(Shape scene image sequences)
"""

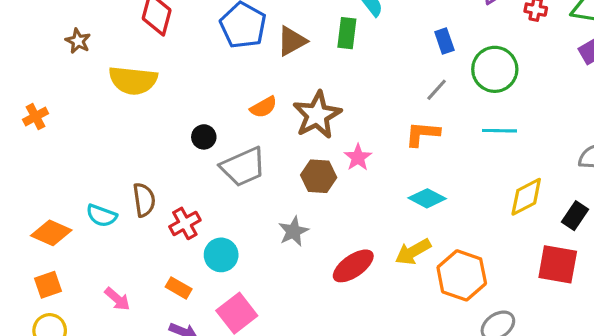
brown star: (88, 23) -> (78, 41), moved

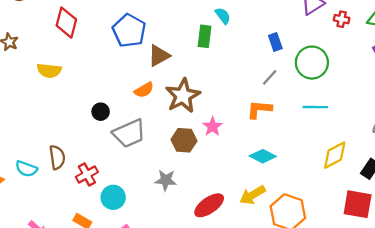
brown triangle: (292, 41) -> (159, 56), moved
yellow semicircle: (133, 80) -> (49, 71), size x0.7
gray star: (293, 231) -> (166, 180), turned 30

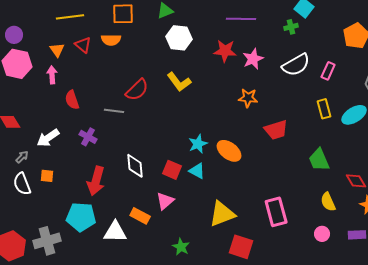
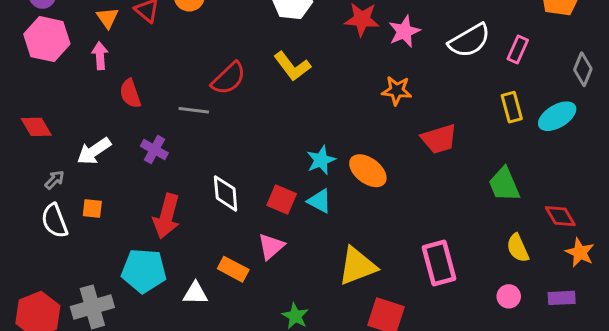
white triangle: (115, 232) -> (195, 293), size x0.7

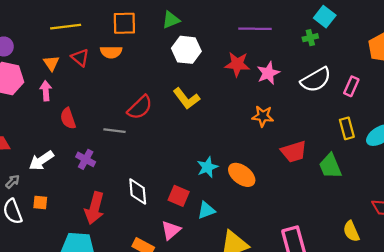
green trapezoid: (504, 184) -> (330, 166), moved
cyan triangle: (319, 201) -> (206, 210), moved, turned -48

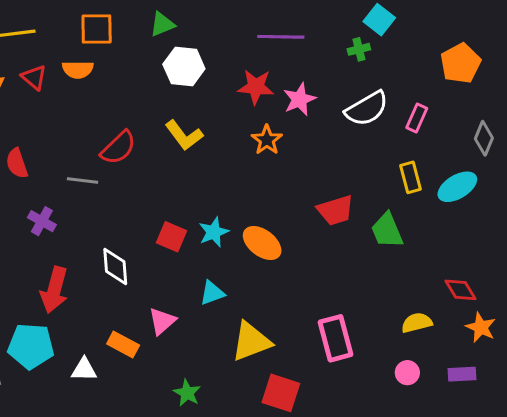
orange star: (263, 116) -> (267, 140), moved, turned 30
red square: (179, 196) -> (171, 237), moved
yellow semicircle: (351, 231) -> (417, 323), turned 100

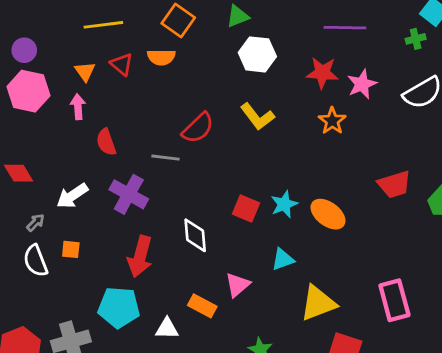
orange square: (97, 29) -> (178, 21), turned 36
purple cross: (42, 221) -> (129, 194), size x1.5

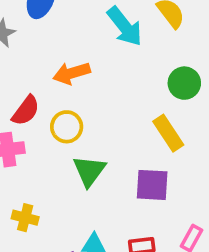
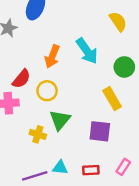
cyan arrow: (125, 26) -> (87, 51), moved
orange arrow: (72, 73) -> (52, 56), turned -55
yellow cross: (25, 218) -> (38, 134), moved

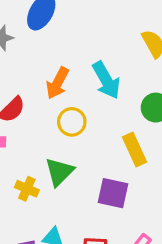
yellow circle: (47, 91) -> (72, 122), moved

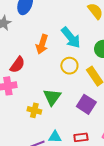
yellow circle: (72, 122) -> (69, 66), moved
purple square: (113, 193) -> (86, 104), turned 30

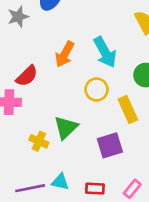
purple square: (86, 104) -> (110, 145), turned 30

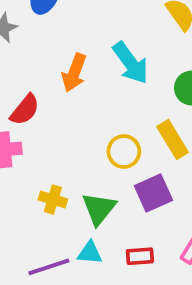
yellow circle: (97, 89) -> (124, 152), moved
green triangle: (66, 128) -> (99, 209), moved

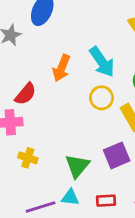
yellow circle: (124, 152) -> (102, 98), moved
yellow cross: (53, 199) -> (28, 158), moved

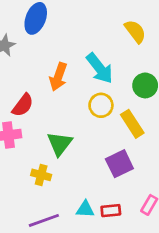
yellow cross: (28, 158) -> (41, 175), moved
green triangle: (77, 166) -> (60, 144), moved
cyan triangle: (70, 197) -> (85, 209), moved

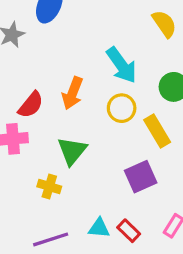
orange arrow: (58, 77) -> (73, 93), moved
red rectangle: (111, 211) -> (129, 231), turned 48

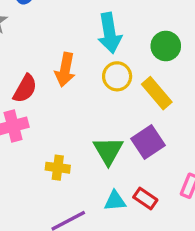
cyan arrow: (122, 65) -> (110, 33), turned 36
green triangle: (72, 151) -> (108, 151), moved

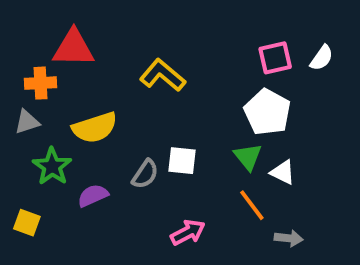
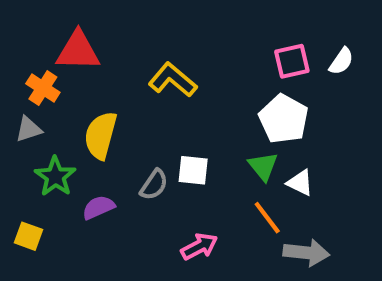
orange cross: (40, 83) -> (43, 88), turned 36
yellow semicircle: (95, 128) -> (101, 135), turned 123
gray arrow: (289, 238) -> (306, 253), size x1.5

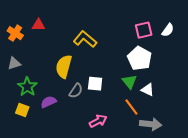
red triangle: (78, 51) -> (38, 25), size x0.6
orange cross: (43, 88) -> (15, 33), moved
yellow semicircle: (101, 135) -> (64, 66), moved
yellow square: (29, 236) -> (22, 110), moved

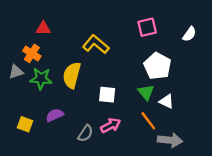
pink square: (144, 30) -> (147, 27), moved
orange cross: (15, 33) -> (32, 53), moved
green star: (27, 87) -> (41, 79), moved, turned -30
gray semicircle: (76, 91) -> (85, 133), moved
pink arrow: (98, 121) -> (111, 125), moved

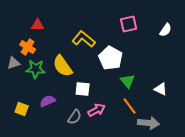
white pentagon: (157, 66) -> (111, 58), moved
yellow semicircle: (72, 75) -> (63, 66), turned -50
white square: (107, 95) -> (83, 89), moved
white triangle: (167, 101) -> (161, 89), moved

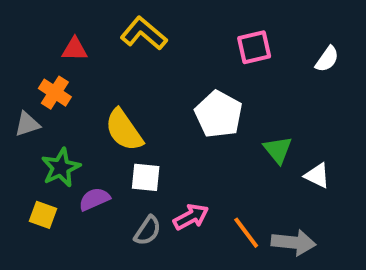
yellow L-shape: (84, 39) -> (144, 33), moved
green star: (36, 69) -> (61, 168), moved, turned -30
green triangle: (128, 81) -> (278, 150), moved
white square: (83, 89) -> (146, 177), moved
orange line: (130, 106) -> (246, 233), moved

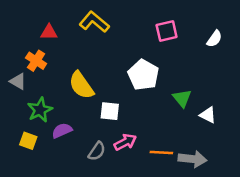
gray triangle: (27, 124) -> (18, 81), turned 48
white square: (146, 177) -> (110, 111), moved
orange line: (246, 233) -> (161, 152), turned -50

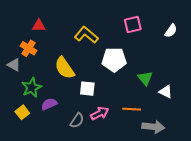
yellow L-shape: (94, 22) -> (86, 35), moved
white pentagon: (143, 75) -> (114, 60), turned -30
yellow square: (28, 141) -> (22, 112), turned 32
orange line: (161, 152) -> (132, 109), moved

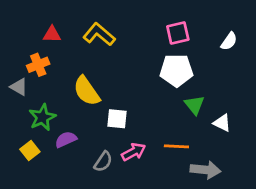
yellow L-shape: (86, 35) -> (99, 34), moved
orange cross: (28, 48) -> (38, 65), turned 35
white pentagon: (114, 60) -> (176, 70), moved

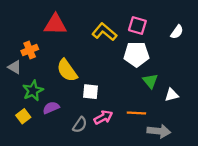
pink square: (178, 33) -> (137, 26), turned 30
red triangle: (52, 34) -> (55, 24), moved, size x1.6
yellow L-shape: (99, 34) -> (104, 32), moved
white triangle: (222, 123) -> (172, 95), turned -40

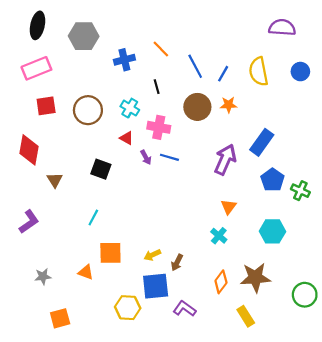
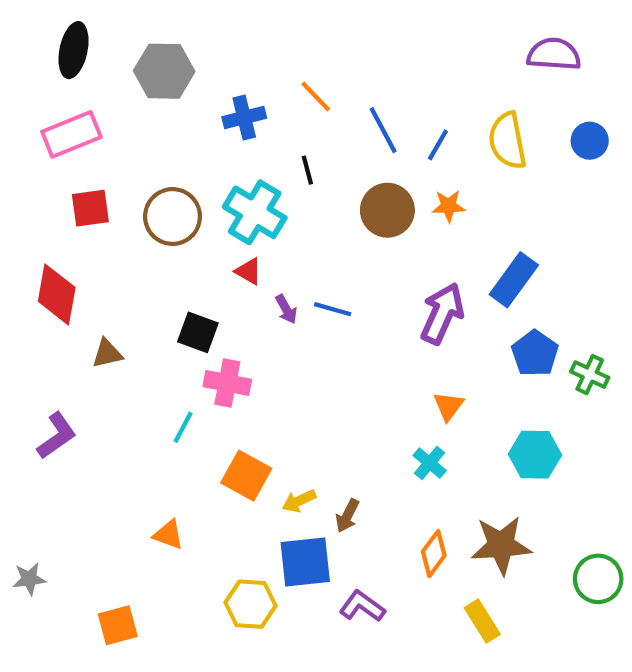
cyan cross: (130, 108) -> (255, 212), size x1.6
pink cross: (159, 127) -> (227, 383), moved
brown triangle: (55, 180) -> (107, 353), turned 49
orange square: (110, 253) -> (246, 476), moved, turned 30
gray star: (43, 276) -> (29, 579), moved

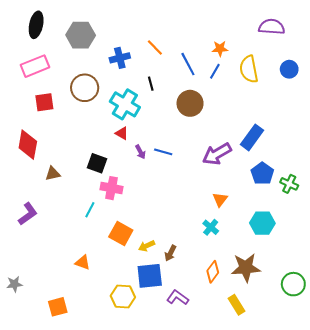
orange star: (449, 206) -> (220, 49), moved
brown circle: (173, 217) -> (85, 88), moved
purple arrow: (442, 313) -> (217, 154), turned -144

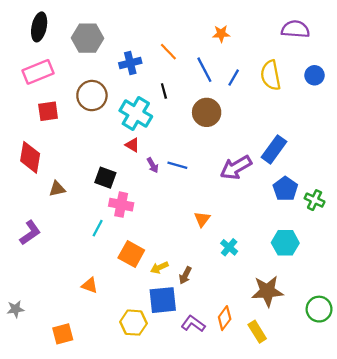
orange star: (220, 49) -> (221, 34), moved
orange triangle: (220, 199) -> (202, 219), moved
orange diamond: (213, 272) -> (225, 318), moved

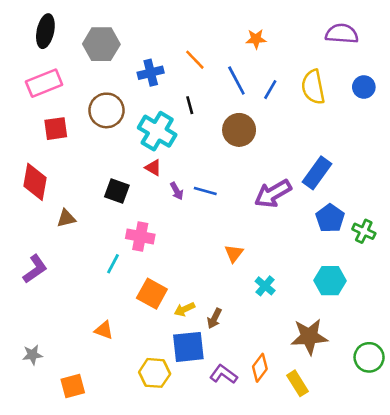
black square: (105, 178) -> (117, 191), moved
gray star: (16, 309) -> (32, 355), moved

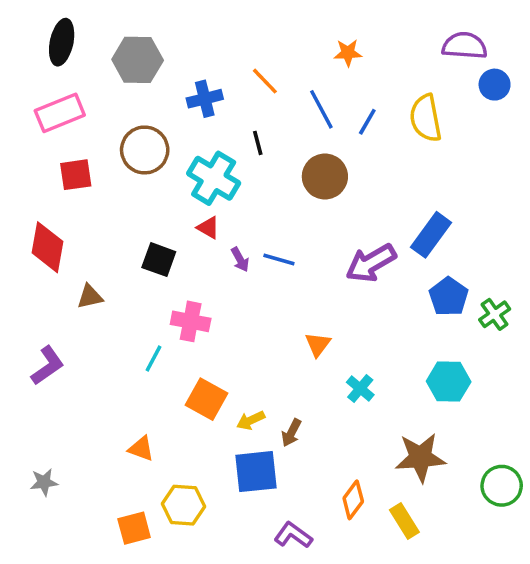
blue circle: (364, 87) -> (495, 85), moved
green cross: (364, 231) -> (495, 314), turned 30
yellow hexagon: (155, 373) -> (184, 505), moved
purple L-shape: (223, 374) -> (293, 535), moved
orange square: (73, 386) -> (134, 528), moved

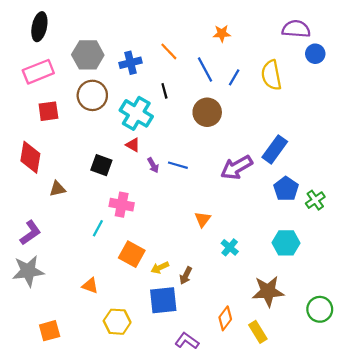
gray hexagon: (138, 60) -> (88, 55), moved
gray star: (44, 482) -> (28, 271), moved, size x1.8
orange square: (134, 528) -> (50, 331), moved

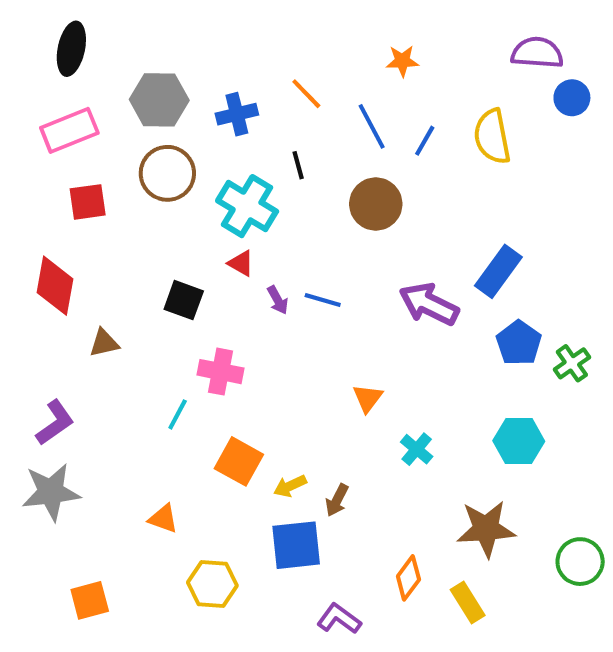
purple arrow: (236, 167) -> (429, 304), turned 56

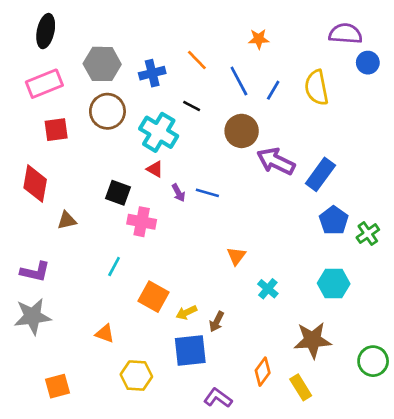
black line: (298, 165) -> (192, 106), turned -48
purple arrow: (429, 304) -> (276, 161), moved
pink cross: (220, 372) -> (142, 222), moved
purple L-shape: (55, 423) -> (35, 272), turned 48

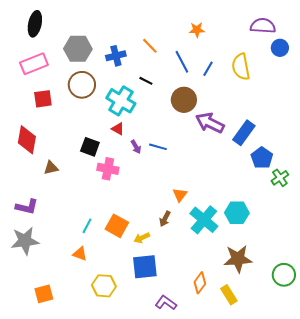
blue pentagon: (334, 220) -> (262, 158), moved
cyan line: (114, 266) -> (87, 226), moved
cyan hexagon: (334, 284) -> (237, 213), moved
cyan cross: (268, 289) -> (204, 220), size x1.8
brown arrow: (217, 322) -> (165, 219), moved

"""

• _Exercise details_
Skip the pictures and print each record exactly as it stands.

• _Answer_
brown star: (88, 23) -> (78, 41), moved

brown triangle: (292, 41) -> (159, 56), moved
yellow semicircle: (133, 80) -> (49, 71), size x0.7
gray star: (293, 231) -> (166, 180), turned 30

white triangle: (115, 232) -> (195, 293), size x0.7

green trapezoid: (504, 184) -> (330, 166), moved
cyan triangle: (319, 201) -> (206, 210), moved, turned -48

orange star: (263, 116) -> (267, 140), moved, turned 30
red square: (179, 196) -> (171, 237), moved
yellow semicircle: (351, 231) -> (417, 323), turned 100

orange square: (97, 29) -> (178, 21), turned 36
purple cross: (42, 221) -> (129, 194), size x1.5

cyan arrow: (125, 26) -> (87, 51), moved
orange arrow: (72, 73) -> (52, 56), turned -55
yellow cross: (25, 218) -> (38, 134), moved

yellow circle: (47, 91) -> (72, 122), moved

yellow circle: (72, 122) -> (69, 66), moved
purple square: (113, 193) -> (86, 104), turned 30

purple square: (86, 104) -> (110, 145), turned 30

yellow circle: (97, 89) -> (124, 152), moved
green triangle: (66, 128) -> (99, 209), moved

yellow circle: (124, 152) -> (102, 98), moved
yellow cross: (53, 199) -> (28, 158), moved

yellow cross: (28, 158) -> (41, 175), moved
green triangle: (77, 166) -> (60, 144), moved
cyan triangle: (70, 197) -> (85, 209), moved

orange arrow: (58, 77) -> (73, 93), moved
red rectangle: (111, 211) -> (129, 231), turned 48

cyan arrow: (122, 65) -> (110, 33), turned 36
green triangle: (72, 151) -> (108, 151), moved

orange cross: (40, 83) -> (43, 88), turned 36
yellow semicircle: (95, 128) -> (101, 135), turned 123
gray arrow: (289, 238) -> (306, 253), size x1.5

red triangle: (78, 51) -> (38, 25), size x0.6
orange cross: (43, 88) -> (15, 33), moved
yellow semicircle: (101, 135) -> (64, 66), moved
yellow square: (29, 236) -> (22, 110), moved

pink square: (144, 30) -> (147, 27), moved
orange cross: (15, 33) -> (32, 53), moved
green star: (27, 87) -> (41, 79), moved, turned -30
gray semicircle: (76, 91) -> (85, 133), moved
pink arrow: (98, 121) -> (111, 125), moved

white pentagon: (157, 66) -> (111, 58), moved
yellow semicircle: (72, 75) -> (63, 66), turned -50
white square: (107, 95) -> (83, 89), moved
white triangle: (167, 101) -> (161, 89), moved

yellow L-shape: (84, 39) -> (144, 33), moved
green star: (36, 69) -> (61, 168), moved, turned -30
green triangle: (128, 81) -> (278, 150), moved
white square: (83, 89) -> (146, 177), moved
orange line: (130, 106) -> (246, 233), moved

gray triangle: (27, 124) -> (18, 81), turned 48
white square: (146, 177) -> (110, 111), moved
orange line: (246, 233) -> (161, 152), turned -50

yellow L-shape: (94, 22) -> (86, 35), moved
white pentagon: (143, 75) -> (114, 60), turned -30
yellow square: (28, 141) -> (22, 112), turned 32
orange line: (161, 152) -> (132, 109), moved

yellow L-shape: (86, 35) -> (99, 34), moved
orange cross: (28, 48) -> (38, 65), turned 35
white pentagon: (114, 60) -> (176, 70), moved

pink square: (178, 33) -> (137, 26), turned 30
red triangle: (52, 34) -> (55, 24), moved, size x1.6
yellow L-shape: (99, 34) -> (104, 32), moved
white triangle: (222, 123) -> (172, 95), turned -40

cyan cross: (130, 108) -> (255, 212), size x1.6
pink cross: (159, 127) -> (227, 383), moved
brown triangle: (55, 180) -> (107, 353), turned 49
orange square: (110, 253) -> (246, 476), moved, turned 30
gray star: (43, 276) -> (29, 579), moved

orange star: (449, 206) -> (220, 49), moved
brown circle: (173, 217) -> (85, 88), moved
purple arrow: (442, 313) -> (217, 154), turned -144

orange star: (220, 49) -> (221, 34), moved
orange triangle: (220, 199) -> (202, 219), moved
orange diamond: (213, 272) -> (225, 318), moved

black square: (105, 178) -> (117, 191), moved
gray star: (16, 309) -> (32, 355), moved

blue circle: (364, 87) -> (495, 85), moved
green cross: (364, 231) -> (495, 314), turned 30
yellow hexagon: (155, 373) -> (184, 505), moved
purple L-shape: (223, 374) -> (293, 535), moved
orange square: (73, 386) -> (134, 528), moved

gray hexagon: (138, 60) -> (88, 55), moved
gray star: (44, 482) -> (28, 271), moved, size x1.8
orange square: (134, 528) -> (50, 331), moved

purple arrow: (236, 167) -> (429, 304), turned 56

black line: (298, 165) -> (192, 106), turned -48
purple arrow: (429, 304) -> (276, 161), moved
pink cross: (220, 372) -> (142, 222), moved
purple L-shape: (55, 423) -> (35, 272), turned 48

blue pentagon: (334, 220) -> (262, 158), moved
cyan line: (114, 266) -> (87, 226), moved
cyan hexagon: (334, 284) -> (237, 213), moved
cyan cross: (268, 289) -> (204, 220), size x1.8
brown arrow: (217, 322) -> (165, 219), moved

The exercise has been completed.